Pick out each line in these entries that contains the string "yellow".

● **Working data**:
======
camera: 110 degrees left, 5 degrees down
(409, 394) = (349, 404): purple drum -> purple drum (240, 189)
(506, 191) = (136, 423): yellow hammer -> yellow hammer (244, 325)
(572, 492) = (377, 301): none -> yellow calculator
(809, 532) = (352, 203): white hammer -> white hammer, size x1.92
======
● **Result of this task**:
(506, 191) = (136, 423): yellow hammer -> yellow hammer (244, 325)
(572, 492) = (377, 301): none -> yellow calculator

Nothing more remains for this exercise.